*** Opening of GIVEN DATA ***
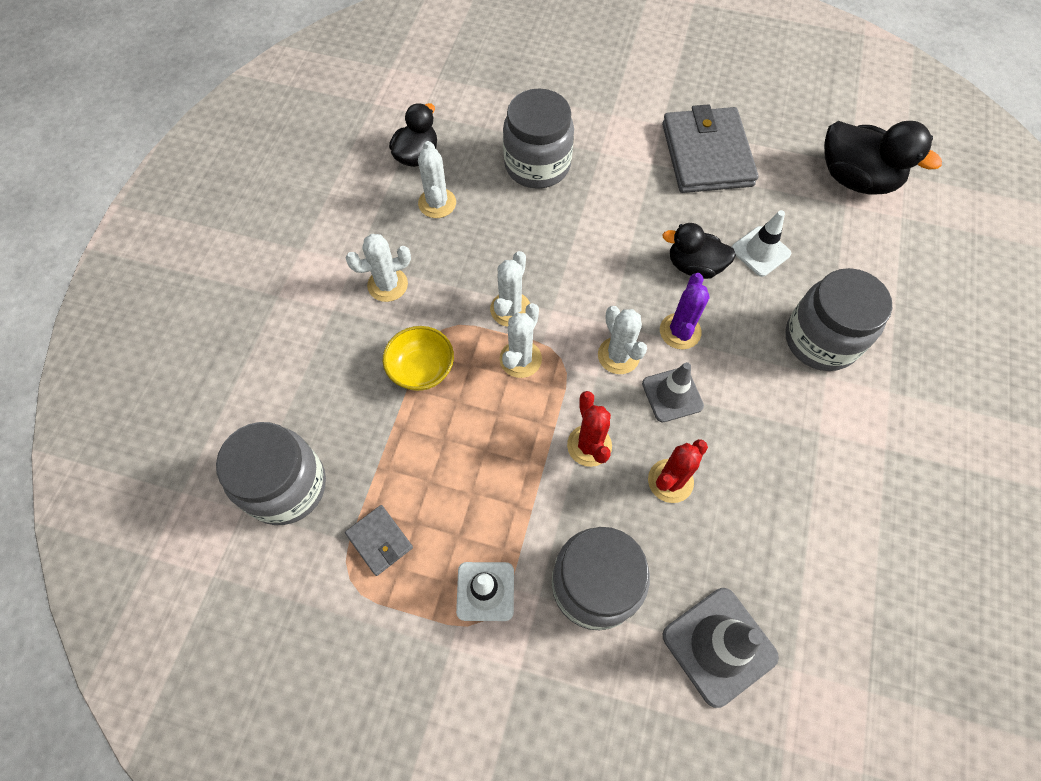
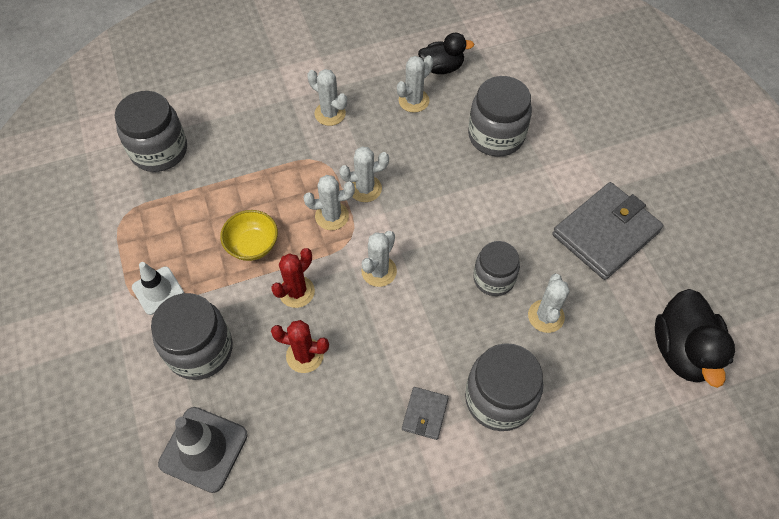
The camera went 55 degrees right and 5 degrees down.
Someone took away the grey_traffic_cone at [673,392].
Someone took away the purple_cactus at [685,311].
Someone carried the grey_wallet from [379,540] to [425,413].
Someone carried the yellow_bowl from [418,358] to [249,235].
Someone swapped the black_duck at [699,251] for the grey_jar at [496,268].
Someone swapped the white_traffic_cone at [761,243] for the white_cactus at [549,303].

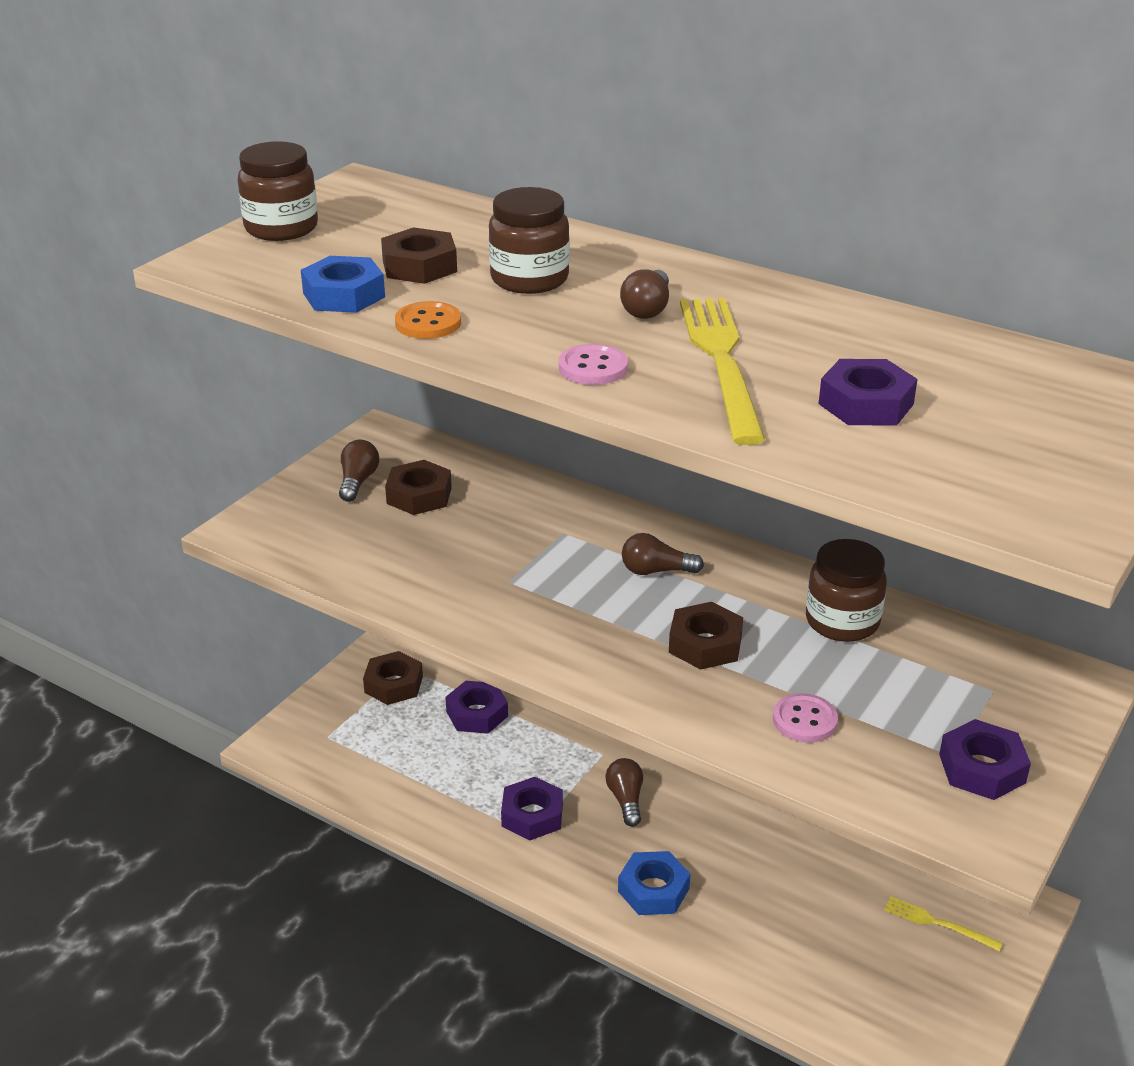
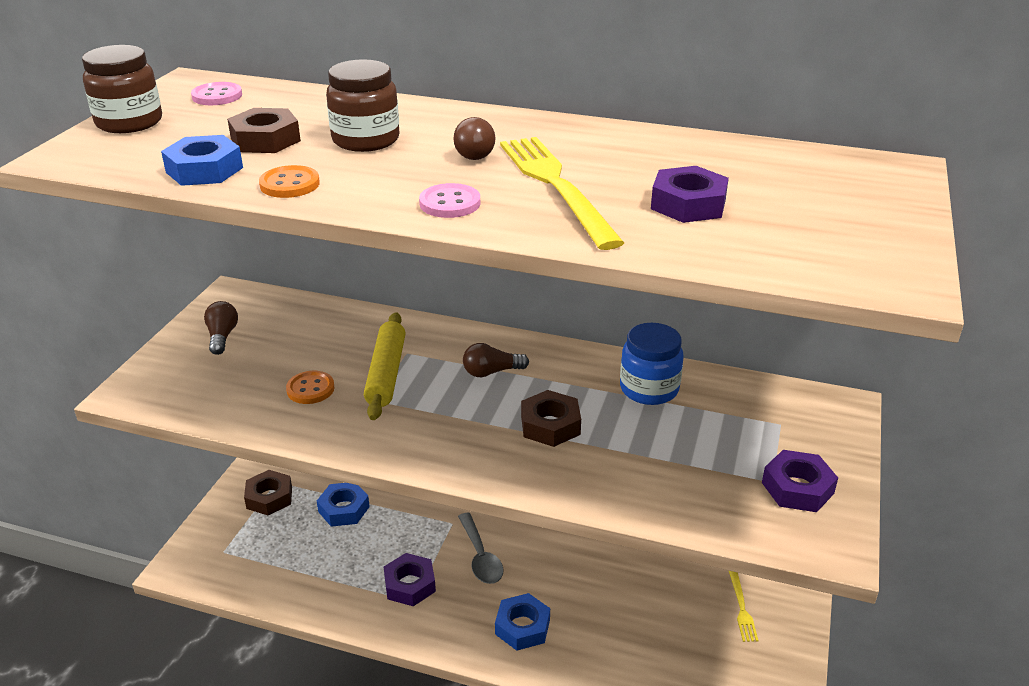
The camera went 15 degrees left and 0 degrees up.
Someone took away the brown_nut at [418,487].
Someone put down the orange_button at [310,387].
Someone put down the yellow_rolling_pin at [384,366].
Someone carried the pink_button from [805,718] to [216,93].
Someone swapped the brown_light_bulb at [624,792] for the grey_spoon at [480,548].
Someone repainted the purple_nut at [476,707], which became the blue_nut at [343,505].
Someone repainted the brown_jar at [846,590], which became the blue_jar at [652,364].
Someone rotated the yellow_fork at [943,923] by 105 degrees counterclockwise.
*** Close of GIVEN DATA ***
■ **EXERCISE**:
Nothing but the lines from the line with "Someone took away the purple_cactus" through the end of the listing should appear in the answer, each duplicated exactly, without pictures.

■ **YOUR RESPONSE**:
Someone took away the purple_cactus at [685,311].
Someone carried the grey_wallet from [379,540] to [425,413].
Someone carried the yellow_bowl from [418,358] to [249,235].
Someone swapped the black_duck at [699,251] for the grey_jar at [496,268].
Someone swapped the white_traffic_cone at [761,243] for the white_cactus at [549,303].

The camera went 15 degrees left and 0 degrees up.
Someone took away the brown_nut at [418,487].
Someone put down the orange_button at [310,387].
Someone put down the yellow_rolling_pin at [384,366].
Someone carried the pink_button from [805,718] to [216,93].
Someone swapped the brown_light_bulb at [624,792] for the grey_spoon at [480,548].
Someone repainted the purple_nut at [476,707], which became the blue_nut at [343,505].
Someone repainted the brown_jar at [846,590], which became the blue_jar at [652,364].
Someone rotated the yellow_fork at [943,923] by 105 degrees counterclockwise.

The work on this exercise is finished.